Object matching data:
■ ■ ■ ■ ■ ■ ■

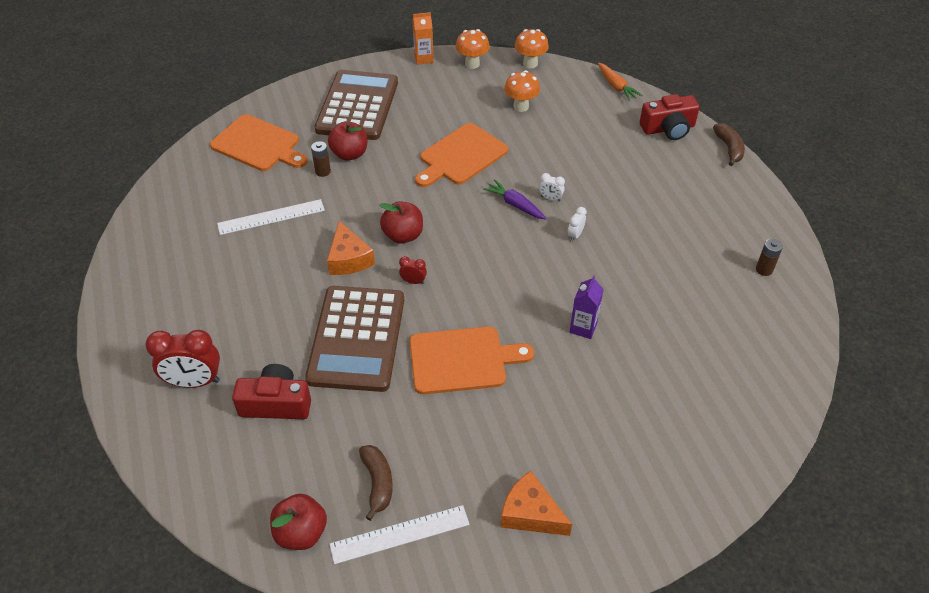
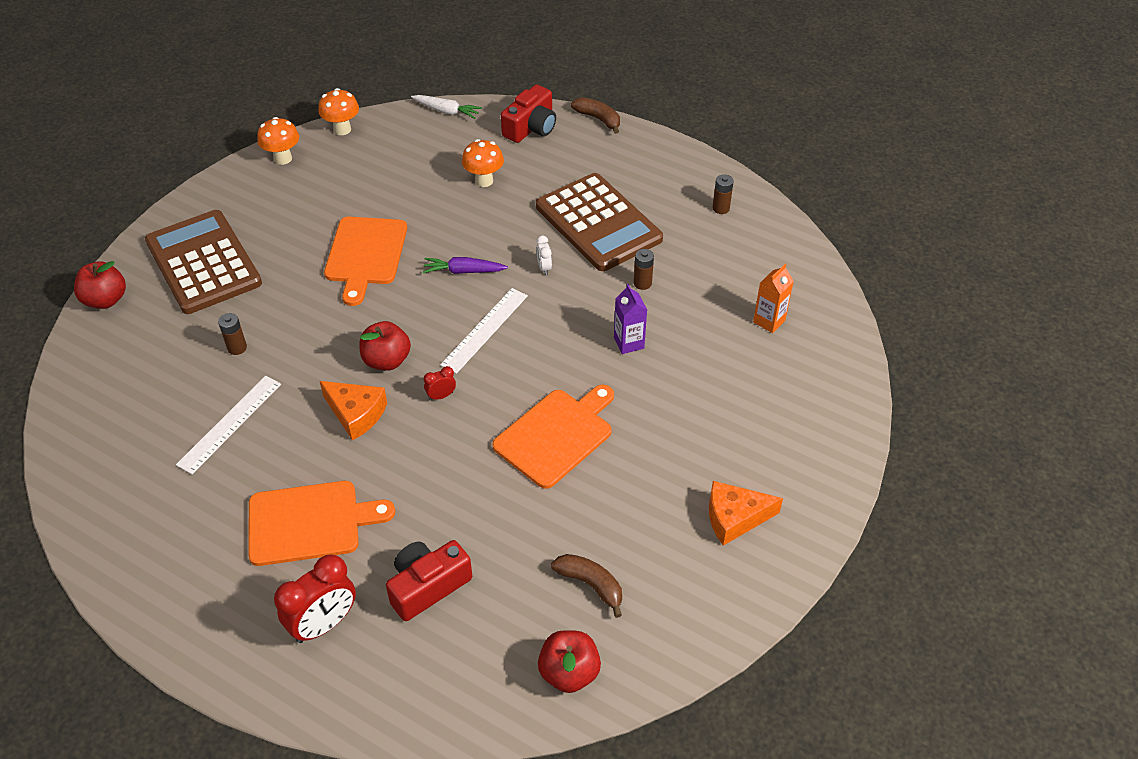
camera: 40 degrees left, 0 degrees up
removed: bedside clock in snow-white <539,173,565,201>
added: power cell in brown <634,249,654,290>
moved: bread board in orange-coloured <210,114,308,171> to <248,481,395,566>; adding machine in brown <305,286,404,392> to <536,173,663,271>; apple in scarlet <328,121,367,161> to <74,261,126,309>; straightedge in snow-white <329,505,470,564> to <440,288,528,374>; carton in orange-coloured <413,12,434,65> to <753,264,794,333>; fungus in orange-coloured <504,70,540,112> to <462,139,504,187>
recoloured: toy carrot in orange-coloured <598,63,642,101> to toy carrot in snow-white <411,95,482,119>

■ ■ ■ ■ ■ ■ ■

▶ _What is being asked_
Please output the line that contains "moved: bread board" and every line after it in the entries above, exactly, and nothing more.

▶ _Completed exercise_
moved: bread board in orange-coloured <210,114,308,171> to <248,481,395,566>; adding machine in brown <305,286,404,392> to <536,173,663,271>; apple in scarlet <328,121,367,161> to <74,261,126,309>; straightedge in snow-white <329,505,470,564> to <440,288,528,374>; carton in orange-coloured <413,12,434,65> to <753,264,794,333>; fungus in orange-coloured <504,70,540,112> to <462,139,504,187>
recoloured: toy carrot in orange-coloured <598,63,642,101> to toy carrot in snow-white <411,95,482,119>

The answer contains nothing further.